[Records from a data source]
┌──
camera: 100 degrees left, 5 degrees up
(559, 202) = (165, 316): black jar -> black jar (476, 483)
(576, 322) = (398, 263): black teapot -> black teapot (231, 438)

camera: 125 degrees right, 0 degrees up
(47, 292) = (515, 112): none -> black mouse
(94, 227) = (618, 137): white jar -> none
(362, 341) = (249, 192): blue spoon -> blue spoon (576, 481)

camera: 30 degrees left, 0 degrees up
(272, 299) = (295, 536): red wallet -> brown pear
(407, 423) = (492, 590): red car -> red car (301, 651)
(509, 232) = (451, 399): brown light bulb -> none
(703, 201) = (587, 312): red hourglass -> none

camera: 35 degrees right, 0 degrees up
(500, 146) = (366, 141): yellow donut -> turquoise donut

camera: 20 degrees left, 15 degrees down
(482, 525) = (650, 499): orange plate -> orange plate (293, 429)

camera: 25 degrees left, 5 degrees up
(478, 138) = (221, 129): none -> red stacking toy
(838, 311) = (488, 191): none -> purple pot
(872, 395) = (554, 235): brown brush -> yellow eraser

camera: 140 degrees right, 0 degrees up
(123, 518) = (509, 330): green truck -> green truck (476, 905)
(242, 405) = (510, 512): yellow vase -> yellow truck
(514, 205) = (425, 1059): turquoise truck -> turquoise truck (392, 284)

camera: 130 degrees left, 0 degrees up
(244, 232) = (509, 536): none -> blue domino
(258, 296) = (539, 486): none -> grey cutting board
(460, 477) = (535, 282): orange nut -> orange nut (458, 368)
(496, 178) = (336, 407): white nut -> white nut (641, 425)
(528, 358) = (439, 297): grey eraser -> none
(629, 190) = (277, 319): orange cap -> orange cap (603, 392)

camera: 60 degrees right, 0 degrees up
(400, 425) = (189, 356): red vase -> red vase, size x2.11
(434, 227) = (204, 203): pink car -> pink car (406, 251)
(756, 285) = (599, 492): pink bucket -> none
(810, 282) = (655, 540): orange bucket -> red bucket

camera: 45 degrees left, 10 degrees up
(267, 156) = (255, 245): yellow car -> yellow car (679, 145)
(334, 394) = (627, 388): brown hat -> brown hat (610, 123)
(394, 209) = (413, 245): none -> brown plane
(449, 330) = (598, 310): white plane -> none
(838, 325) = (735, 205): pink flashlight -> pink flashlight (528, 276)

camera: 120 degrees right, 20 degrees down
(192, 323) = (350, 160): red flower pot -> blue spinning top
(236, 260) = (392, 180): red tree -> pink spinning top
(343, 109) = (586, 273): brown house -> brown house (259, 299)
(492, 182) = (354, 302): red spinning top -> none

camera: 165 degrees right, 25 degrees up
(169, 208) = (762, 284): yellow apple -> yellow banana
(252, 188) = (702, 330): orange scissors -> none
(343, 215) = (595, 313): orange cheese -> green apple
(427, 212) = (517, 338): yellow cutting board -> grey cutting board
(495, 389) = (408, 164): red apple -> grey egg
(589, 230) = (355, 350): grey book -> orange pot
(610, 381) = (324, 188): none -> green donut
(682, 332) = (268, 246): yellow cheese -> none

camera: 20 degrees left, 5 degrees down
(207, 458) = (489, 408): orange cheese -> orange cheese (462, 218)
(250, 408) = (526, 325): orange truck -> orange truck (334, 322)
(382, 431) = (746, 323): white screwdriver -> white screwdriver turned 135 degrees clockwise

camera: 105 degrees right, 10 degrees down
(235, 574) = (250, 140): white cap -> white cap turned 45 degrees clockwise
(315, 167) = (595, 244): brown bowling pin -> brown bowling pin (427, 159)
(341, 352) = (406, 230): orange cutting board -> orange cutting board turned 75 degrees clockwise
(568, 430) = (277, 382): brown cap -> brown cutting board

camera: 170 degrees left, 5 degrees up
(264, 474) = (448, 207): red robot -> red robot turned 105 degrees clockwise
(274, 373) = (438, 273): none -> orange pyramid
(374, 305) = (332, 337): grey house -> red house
└──
* THE TASK: Lines after the one containing "camera: 45 degrees left, 10 degrees up" are not part of the task. Output the entries exactly from their first line through that one.

* EXERCISE OUTPUT:
camera: 100 degrees left, 5 degrees up
(559, 202) = (165, 316): black jar -> black jar (476, 483)
(576, 322) = (398, 263): black teapot -> black teapot (231, 438)

camera: 125 degrees right, 0 degrees up
(47, 292) = (515, 112): none -> black mouse
(94, 227) = (618, 137): white jar -> none
(362, 341) = (249, 192): blue spoon -> blue spoon (576, 481)

camera: 30 degrees left, 0 degrees up
(272, 299) = (295, 536): red wallet -> brown pear
(407, 423) = (492, 590): red car -> red car (301, 651)
(509, 232) = (451, 399): brown light bulb -> none
(703, 201) = (587, 312): red hourglass -> none

camera: 35 degrees right, 0 degrees up
(500, 146) = (366, 141): yellow donut -> turquoise donut

camera: 20 degrees left, 15 degrees down
(482, 525) = (650, 499): orange plate -> orange plate (293, 429)

camera: 25 degrees left, 5 degrees up
(478, 138) = (221, 129): none -> red stacking toy
(838, 311) = (488, 191): none -> purple pot
(872, 395) = (554, 235): brown brush -> yellow eraser

camera: 140 degrees right, 0 degrees up
(123, 518) = (509, 330): green truck -> green truck (476, 905)
(242, 405) = (510, 512): yellow vase -> yellow truck
(514, 205) = (425, 1059): turquoise truck -> turquoise truck (392, 284)

camera: 130 degrees left, 0 degrees up
(244, 232) = (509, 536): none -> blue domino
(258, 296) = (539, 486): none -> grey cutting board
(460, 477) = (535, 282): orange nut -> orange nut (458, 368)
(496, 178) = (336, 407): white nut -> white nut (641, 425)
(528, 358) = (439, 297): grey eraser -> none
(629, 190) = (277, 319): orange cap -> orange cap (603, 392)

camera: 60 degrees right, 0 degrees up
(400, 425) = (189, 356): red vase -> red vase, size x2.11
(434, 227) = (204, 203): pink car -> pink car (406, 251)
(756, 285) = (599, 492): pink bucket -> none
(810, 282) = (655, 540): orange bucket -> red bucket

camera: 45 degrees left, 10 degrees up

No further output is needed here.